[[ Data provided open ]]

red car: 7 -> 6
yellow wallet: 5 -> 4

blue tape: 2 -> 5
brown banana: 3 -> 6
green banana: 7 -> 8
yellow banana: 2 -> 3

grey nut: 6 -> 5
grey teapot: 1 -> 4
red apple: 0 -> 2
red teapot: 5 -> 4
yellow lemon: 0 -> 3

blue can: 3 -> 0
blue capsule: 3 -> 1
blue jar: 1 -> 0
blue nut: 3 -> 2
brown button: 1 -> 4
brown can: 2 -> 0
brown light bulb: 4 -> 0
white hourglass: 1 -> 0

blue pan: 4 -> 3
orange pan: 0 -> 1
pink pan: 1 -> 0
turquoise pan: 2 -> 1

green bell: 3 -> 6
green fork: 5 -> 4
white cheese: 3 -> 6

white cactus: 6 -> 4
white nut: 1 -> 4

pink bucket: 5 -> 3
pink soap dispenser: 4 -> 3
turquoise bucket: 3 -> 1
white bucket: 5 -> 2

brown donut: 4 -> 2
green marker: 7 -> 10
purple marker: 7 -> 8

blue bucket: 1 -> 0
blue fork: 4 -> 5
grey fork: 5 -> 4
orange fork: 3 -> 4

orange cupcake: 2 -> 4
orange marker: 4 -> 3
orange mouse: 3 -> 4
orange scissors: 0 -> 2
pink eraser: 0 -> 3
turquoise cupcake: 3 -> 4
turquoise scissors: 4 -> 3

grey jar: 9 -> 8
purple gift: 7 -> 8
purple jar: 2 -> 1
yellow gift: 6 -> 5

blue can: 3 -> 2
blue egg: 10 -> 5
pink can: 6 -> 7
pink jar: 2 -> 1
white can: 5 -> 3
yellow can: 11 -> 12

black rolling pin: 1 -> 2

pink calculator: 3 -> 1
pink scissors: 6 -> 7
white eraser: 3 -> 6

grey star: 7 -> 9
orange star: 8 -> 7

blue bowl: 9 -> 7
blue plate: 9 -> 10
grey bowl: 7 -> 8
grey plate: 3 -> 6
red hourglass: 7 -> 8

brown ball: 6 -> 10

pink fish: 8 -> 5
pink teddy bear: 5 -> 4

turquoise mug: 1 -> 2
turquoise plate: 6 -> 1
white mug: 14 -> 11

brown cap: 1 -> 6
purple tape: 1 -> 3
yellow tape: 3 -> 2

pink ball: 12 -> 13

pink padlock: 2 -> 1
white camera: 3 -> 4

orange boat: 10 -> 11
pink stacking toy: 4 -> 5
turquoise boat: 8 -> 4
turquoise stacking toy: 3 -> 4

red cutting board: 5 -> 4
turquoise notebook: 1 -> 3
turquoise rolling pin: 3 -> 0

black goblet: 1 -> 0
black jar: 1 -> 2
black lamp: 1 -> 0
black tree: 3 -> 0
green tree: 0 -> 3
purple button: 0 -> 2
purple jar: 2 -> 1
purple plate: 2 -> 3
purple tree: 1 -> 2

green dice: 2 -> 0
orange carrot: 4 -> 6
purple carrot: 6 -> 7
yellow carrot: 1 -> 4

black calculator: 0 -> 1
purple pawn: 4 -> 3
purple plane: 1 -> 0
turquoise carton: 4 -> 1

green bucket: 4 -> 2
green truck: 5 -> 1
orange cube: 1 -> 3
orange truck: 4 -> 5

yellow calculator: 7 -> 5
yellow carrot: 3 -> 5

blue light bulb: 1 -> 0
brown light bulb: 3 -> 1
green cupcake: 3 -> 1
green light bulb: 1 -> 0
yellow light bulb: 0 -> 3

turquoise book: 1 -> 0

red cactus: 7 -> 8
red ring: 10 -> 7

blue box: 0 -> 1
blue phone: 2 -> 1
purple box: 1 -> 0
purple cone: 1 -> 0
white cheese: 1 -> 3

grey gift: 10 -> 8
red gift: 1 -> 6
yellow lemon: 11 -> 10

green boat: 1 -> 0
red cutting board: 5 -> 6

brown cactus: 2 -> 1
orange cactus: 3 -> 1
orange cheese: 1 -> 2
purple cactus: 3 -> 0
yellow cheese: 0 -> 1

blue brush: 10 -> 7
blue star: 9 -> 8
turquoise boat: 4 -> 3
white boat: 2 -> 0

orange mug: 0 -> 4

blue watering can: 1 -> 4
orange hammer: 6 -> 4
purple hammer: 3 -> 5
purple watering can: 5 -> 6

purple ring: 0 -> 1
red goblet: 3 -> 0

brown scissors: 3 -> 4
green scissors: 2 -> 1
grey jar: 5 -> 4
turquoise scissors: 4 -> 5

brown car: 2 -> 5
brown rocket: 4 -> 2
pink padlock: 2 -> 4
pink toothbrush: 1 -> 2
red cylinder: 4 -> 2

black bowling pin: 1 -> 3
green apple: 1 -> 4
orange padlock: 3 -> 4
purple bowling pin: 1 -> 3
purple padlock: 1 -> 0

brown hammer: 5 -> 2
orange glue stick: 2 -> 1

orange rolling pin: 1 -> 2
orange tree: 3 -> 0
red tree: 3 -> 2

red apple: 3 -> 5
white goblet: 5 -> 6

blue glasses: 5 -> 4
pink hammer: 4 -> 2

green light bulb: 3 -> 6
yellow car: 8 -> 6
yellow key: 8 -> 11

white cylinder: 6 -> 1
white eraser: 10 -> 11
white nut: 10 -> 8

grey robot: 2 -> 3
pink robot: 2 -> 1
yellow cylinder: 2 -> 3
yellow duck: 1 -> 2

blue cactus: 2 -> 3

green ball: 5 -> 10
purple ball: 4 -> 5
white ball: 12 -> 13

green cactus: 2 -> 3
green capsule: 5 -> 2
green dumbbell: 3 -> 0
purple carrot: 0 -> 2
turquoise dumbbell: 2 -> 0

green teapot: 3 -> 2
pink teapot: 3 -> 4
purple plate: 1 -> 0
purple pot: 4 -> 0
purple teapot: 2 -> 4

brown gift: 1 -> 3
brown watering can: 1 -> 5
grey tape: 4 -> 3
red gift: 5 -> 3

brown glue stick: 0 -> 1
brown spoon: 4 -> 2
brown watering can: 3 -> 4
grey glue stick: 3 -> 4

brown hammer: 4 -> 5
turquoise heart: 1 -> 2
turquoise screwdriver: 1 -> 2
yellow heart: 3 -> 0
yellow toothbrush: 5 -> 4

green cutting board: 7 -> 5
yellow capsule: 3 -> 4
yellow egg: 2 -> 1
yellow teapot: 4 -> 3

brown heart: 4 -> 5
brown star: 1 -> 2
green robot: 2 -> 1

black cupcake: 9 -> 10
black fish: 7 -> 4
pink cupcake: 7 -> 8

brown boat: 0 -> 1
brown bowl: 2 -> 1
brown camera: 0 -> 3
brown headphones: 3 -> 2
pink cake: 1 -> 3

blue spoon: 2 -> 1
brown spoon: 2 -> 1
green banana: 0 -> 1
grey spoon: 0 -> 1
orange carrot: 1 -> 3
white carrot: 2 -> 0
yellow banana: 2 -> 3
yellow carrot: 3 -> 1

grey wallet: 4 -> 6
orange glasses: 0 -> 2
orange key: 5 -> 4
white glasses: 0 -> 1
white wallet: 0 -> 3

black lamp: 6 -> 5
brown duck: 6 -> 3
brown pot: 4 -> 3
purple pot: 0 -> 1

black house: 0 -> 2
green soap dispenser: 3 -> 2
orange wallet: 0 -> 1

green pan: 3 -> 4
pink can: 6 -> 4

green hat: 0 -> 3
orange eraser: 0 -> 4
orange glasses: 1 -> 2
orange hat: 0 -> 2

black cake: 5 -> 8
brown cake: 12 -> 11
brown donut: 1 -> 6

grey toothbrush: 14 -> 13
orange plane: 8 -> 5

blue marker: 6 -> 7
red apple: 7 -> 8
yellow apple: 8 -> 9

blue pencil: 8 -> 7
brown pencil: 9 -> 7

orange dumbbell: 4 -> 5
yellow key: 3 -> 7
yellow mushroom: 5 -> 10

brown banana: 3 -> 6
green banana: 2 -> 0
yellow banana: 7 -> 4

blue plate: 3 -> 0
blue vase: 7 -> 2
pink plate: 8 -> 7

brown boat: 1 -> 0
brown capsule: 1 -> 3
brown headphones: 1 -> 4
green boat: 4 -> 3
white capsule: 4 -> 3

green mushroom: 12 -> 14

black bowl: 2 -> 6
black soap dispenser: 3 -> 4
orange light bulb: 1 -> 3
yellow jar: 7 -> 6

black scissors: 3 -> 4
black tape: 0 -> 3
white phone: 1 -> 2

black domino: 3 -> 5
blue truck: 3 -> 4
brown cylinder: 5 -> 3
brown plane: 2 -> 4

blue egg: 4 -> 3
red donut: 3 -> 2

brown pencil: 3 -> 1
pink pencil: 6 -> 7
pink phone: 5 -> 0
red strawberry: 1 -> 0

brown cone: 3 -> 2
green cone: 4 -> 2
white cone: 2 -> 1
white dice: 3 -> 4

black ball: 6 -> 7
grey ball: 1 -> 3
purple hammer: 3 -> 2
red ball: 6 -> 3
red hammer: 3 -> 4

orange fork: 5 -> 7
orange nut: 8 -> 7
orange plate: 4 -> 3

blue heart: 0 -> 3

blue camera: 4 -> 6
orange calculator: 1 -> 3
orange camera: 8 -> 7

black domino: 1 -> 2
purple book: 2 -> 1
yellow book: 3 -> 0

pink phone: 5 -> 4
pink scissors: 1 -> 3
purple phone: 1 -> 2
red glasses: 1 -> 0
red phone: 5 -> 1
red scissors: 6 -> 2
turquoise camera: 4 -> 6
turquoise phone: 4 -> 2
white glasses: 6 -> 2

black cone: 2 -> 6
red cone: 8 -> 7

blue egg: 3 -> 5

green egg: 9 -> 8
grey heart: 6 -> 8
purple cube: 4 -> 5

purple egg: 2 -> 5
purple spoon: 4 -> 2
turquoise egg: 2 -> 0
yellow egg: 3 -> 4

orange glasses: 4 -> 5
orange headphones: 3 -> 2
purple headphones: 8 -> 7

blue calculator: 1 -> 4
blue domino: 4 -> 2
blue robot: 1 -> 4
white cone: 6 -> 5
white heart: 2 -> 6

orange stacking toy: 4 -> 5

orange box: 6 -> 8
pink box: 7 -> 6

[[ Data provided closed ]]

*Aim of the exercise*
Please find all lines of the entries that hold the string "goblet" and copy them.

*Solution for this exercise*
black goblet: 1 -> 0
red goblet: 3 -> 0
white goblet: 5 -> 6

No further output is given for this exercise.